Task description: Can you update the material from its start through the line holding "road 2 (unclassified): [(179,0),(0,111)]", inclusive, so that "pedestrian" reads "footpath" with nothing else changed and the pictures left out?

begin Excerpted records

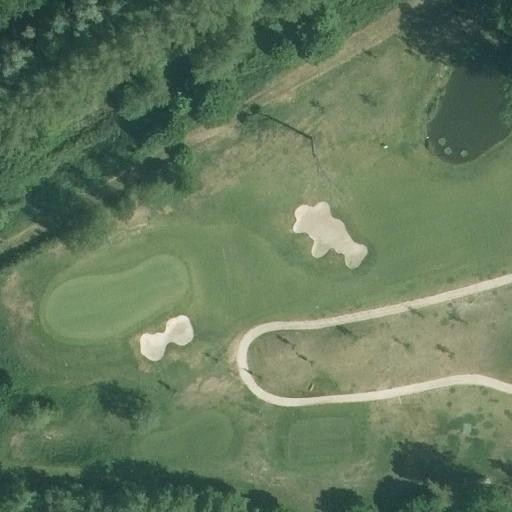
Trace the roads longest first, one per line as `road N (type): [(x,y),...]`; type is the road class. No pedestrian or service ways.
road 1 (track): [(0,252),(415,0)]
road 2 (unclassified): [(179,0),(0,111)]
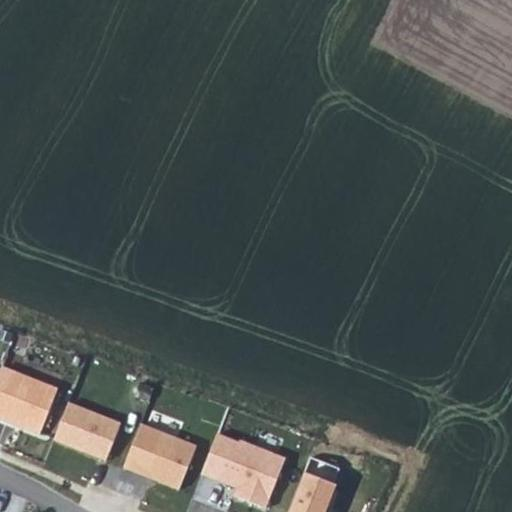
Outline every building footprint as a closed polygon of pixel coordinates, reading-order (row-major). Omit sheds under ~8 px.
[(59,394),(5,370),(0,381),(0,418),(40,436),(53,406),(59,394)] [(112,429),(53,406),(40,436),(38,442),(97,465),(112,429)] [(137,429),(120,472),(181,495),(197,452),(137,429)] [(261,511),(280,462),(208,435),(191,480),(230,495),(227,503),(251,511),(261,511)] [(337,511),(346,485),(308,472),(294,511),(337,511)]
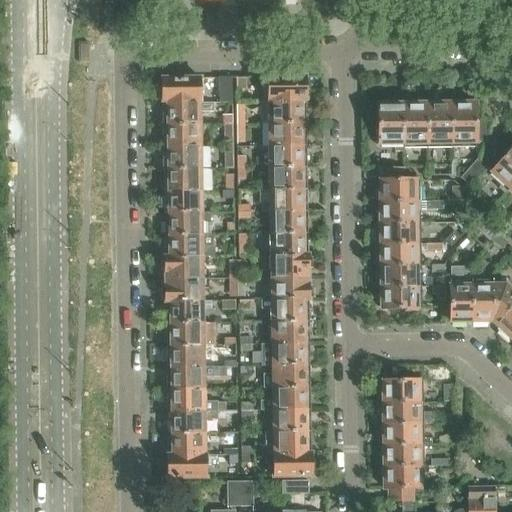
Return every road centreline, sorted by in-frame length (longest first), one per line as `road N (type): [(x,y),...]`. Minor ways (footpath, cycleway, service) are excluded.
road 1 (residential): [(131,511),(124,55),(342,52)]
road 2 (secondary): [(34,0),(40,511)]
road 3 (residential): [(349,347),(342,52)]
road 4 (residential): [(511,90),(467,48),(342,52)]
road 5 (residential): [(511,394),(459,346),(349,347)]
road 6 (residential): [(351,511),(349,347)]
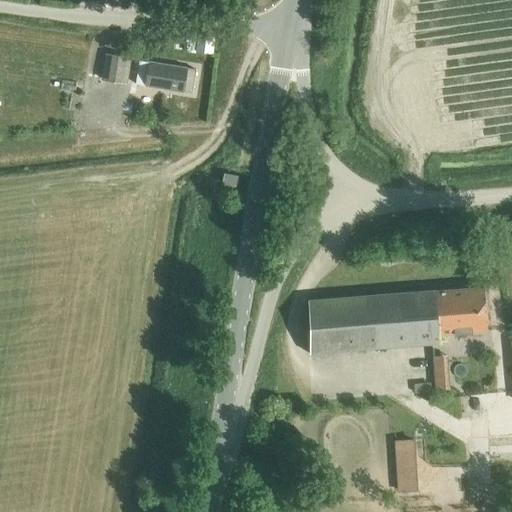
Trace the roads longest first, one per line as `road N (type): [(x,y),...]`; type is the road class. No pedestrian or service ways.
road 1 (tertiary): [(213,477),(286,28)]
road 2 (tertiary): [(213,477),(278,277),(344,199)]
road 3 (unclassified): [(286,28),(70,15)]
road 4 (track): [(170,172),(192,162),(222,130),(269,27)]
road 5 (tertiary): [(344,199),(313,130),(286,28)]
road 6 (unclassified): [(344,199),(511,193)]
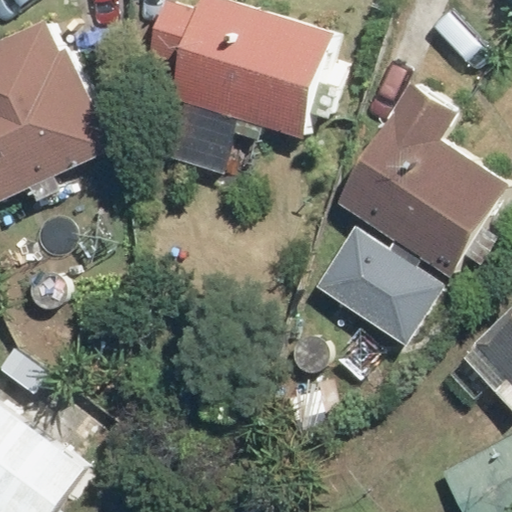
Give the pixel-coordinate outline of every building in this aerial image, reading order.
[(194,58),(184,93),(318,133),(324,112),(342,52),(349,27),(255,0),(212,0),(211,5),(194,0),(175,0),(162,48),(194,58)] [(0,204),(126,144),(79,45),(73,48),(58,16),(0,43),(0,204)] [(428,79),(349,199),(462,274),(477,251),(495,263),(511,237),(511,171),(455,134),(473,108),(428,79)] [(67,270),(57,268),(48,271),(41,278),(39,288),(42,297),(50,304),(59,306),(69,303),(75,296),(77,286),(74,277),(67,270)] [(511,393),(511,313),(487,338),(510,362),(496,376),(511,393)] [(330,334),(321,332),(311,335),(305,343),(303,352),(306,362),(313,368),(323,370),(332,367),(339,360),(341,350),(338,341),(330,334)] [(0,507),(6,511),(56,511),(62,504),(72,511),(84,511),(112,476),(0,393),(0,507)] [(230,412),(220,410),(211,413),(204,421),(202,430),(205,440),(213,446),(222,448),(232,445),(238,438),(240,428),(237,419),(230,412)] [(511,511),(511,435),(451,473),(474,511),(511,511)]
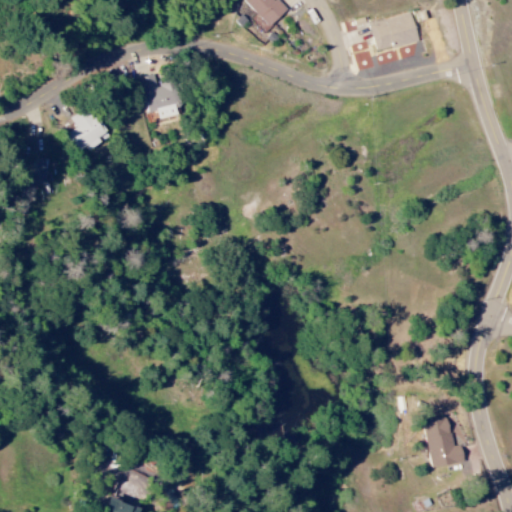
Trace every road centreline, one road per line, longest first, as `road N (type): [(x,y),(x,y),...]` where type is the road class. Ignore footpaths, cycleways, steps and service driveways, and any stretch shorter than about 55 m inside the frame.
road 1 (residential): [(511,505),(480,378),(511,272),(510,158),(462,0)]
road 2 (residential): [(478,72),(352,86),(167,43),(115,59),(0,121)]
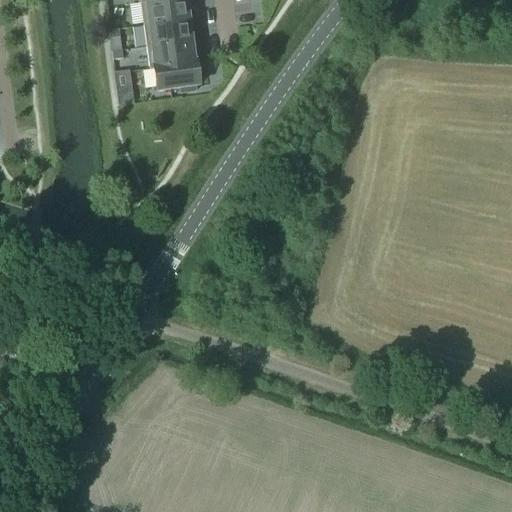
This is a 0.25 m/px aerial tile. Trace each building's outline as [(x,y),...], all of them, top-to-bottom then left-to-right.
[(142,26),(187,20),(183,0),(174,0),(162,2),(162,0),(136,0),(137,5),(139,5),(142,26)] [(190,42),(187,20),(142,26),(145,48),(190,42)] [(118,31),(108,33),(110,54),(120,53),(118,31)] [(192,64),(190,42),(145,48),(148,72),(153,71),(153,69),(192,64)] [(120,53),(110,54),(111,62),(121,61),(120,53)] [(194,64),(192,64),(153,69),(153,71),(156,94),(179,91),(179,96),(194,94),(194,89),(197,88),(194,64)] [(131,94),(116,96),(117,108),(133,106),(131,94)]
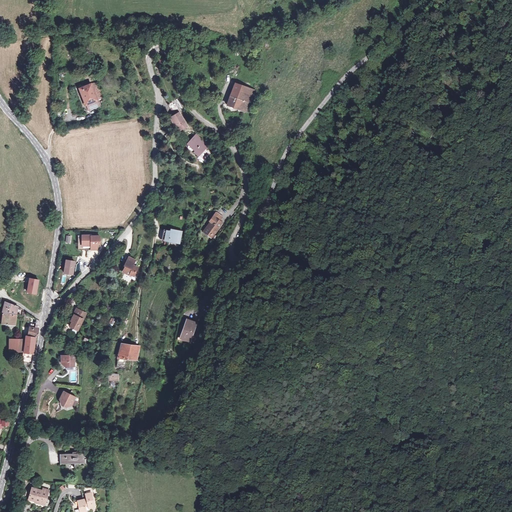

end Excerpted records

Response to the exercise:
Trace the roads longest first, one per line as `road N (type): [(x,y),...]`; type is the road class. No footpath or service ways.
road 1 (track): [(0,252),(415,0)]
road 2 (unclassified): [(179,0),(0,111)]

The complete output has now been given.